## Aim of the exercise
Nothing in the records below should be altered in the copy, although the pictures must be left out.

=== Begin Enclosure ===

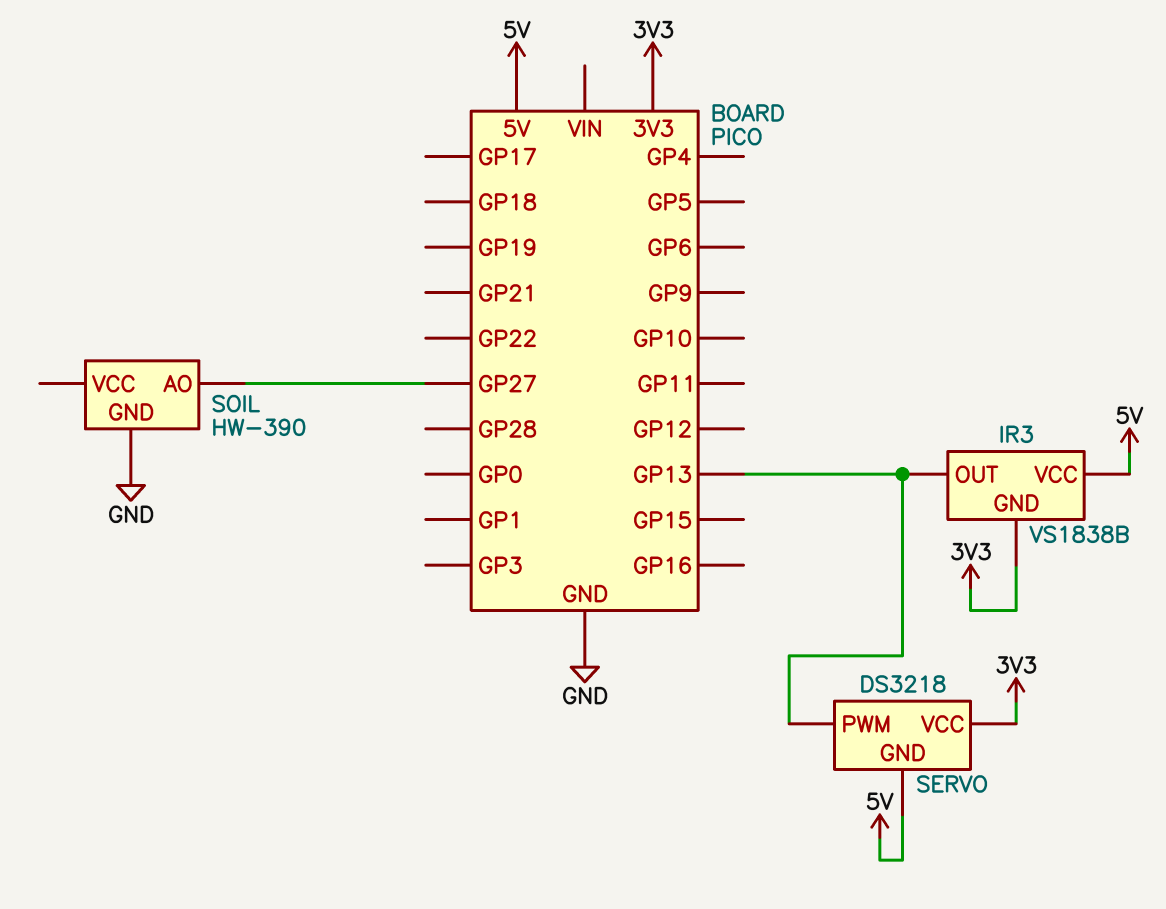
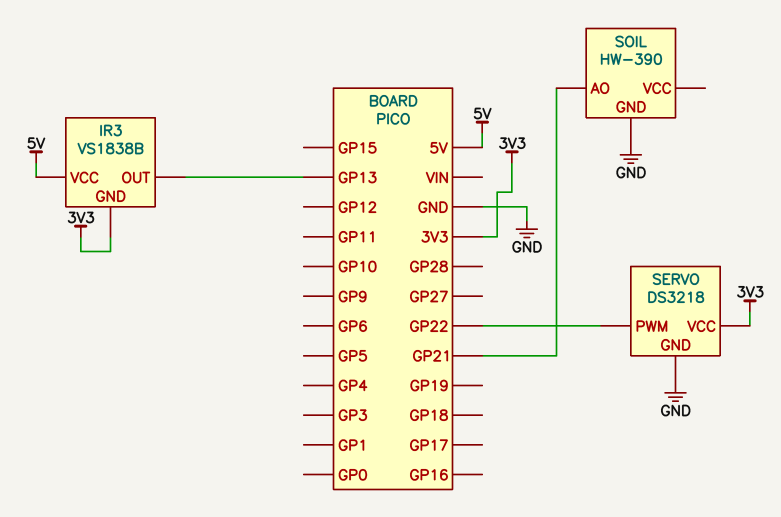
SERVO pin GND: 5V -> GND
SERVO pin PWM: GP13 -> GP22
SOIL pin AO: GP27 -> GP21

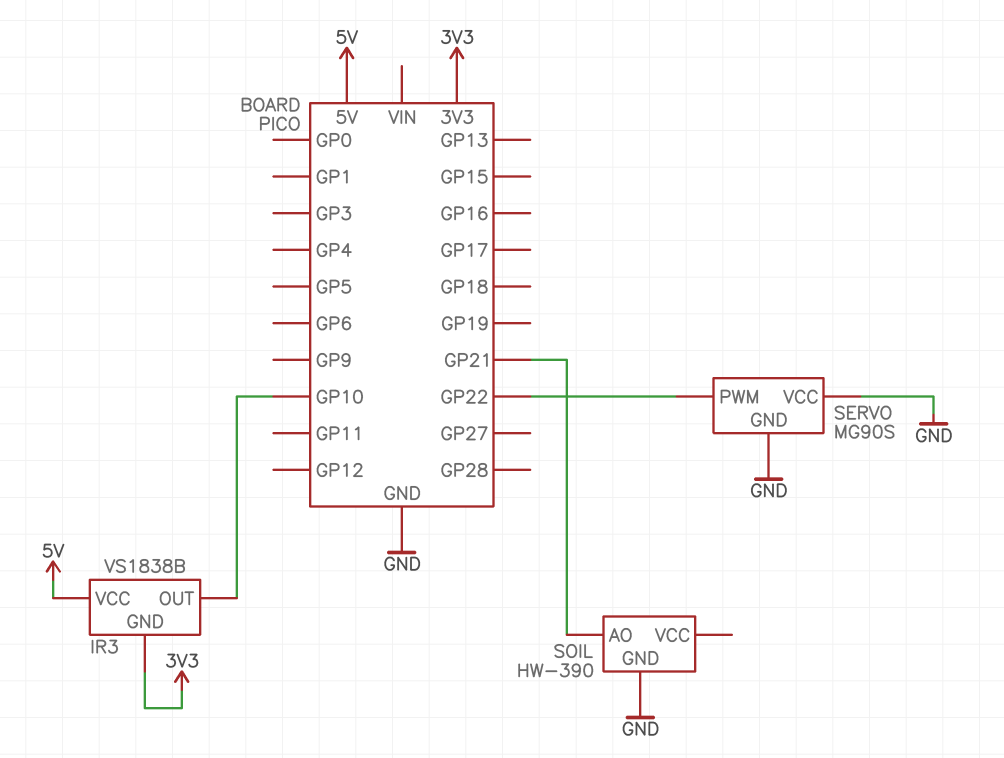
IR3 pin OUT: GP13 -> GP10
SERVO: DS3218 -> MG90S
SERVO pin VCC: 3V3 -> GND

=== End Enclosure ===

## Written answer
SERVO pin GND: 5V -> GND
SERVO pin PWM: GP13 -> GP22
SOIL pin AO: GP27 -> GP21

IR3 pin OUT: GP13 -> GP10
SERVO: DS3218 -> MG90S
SERVO pin VCC: 3V3 -> GND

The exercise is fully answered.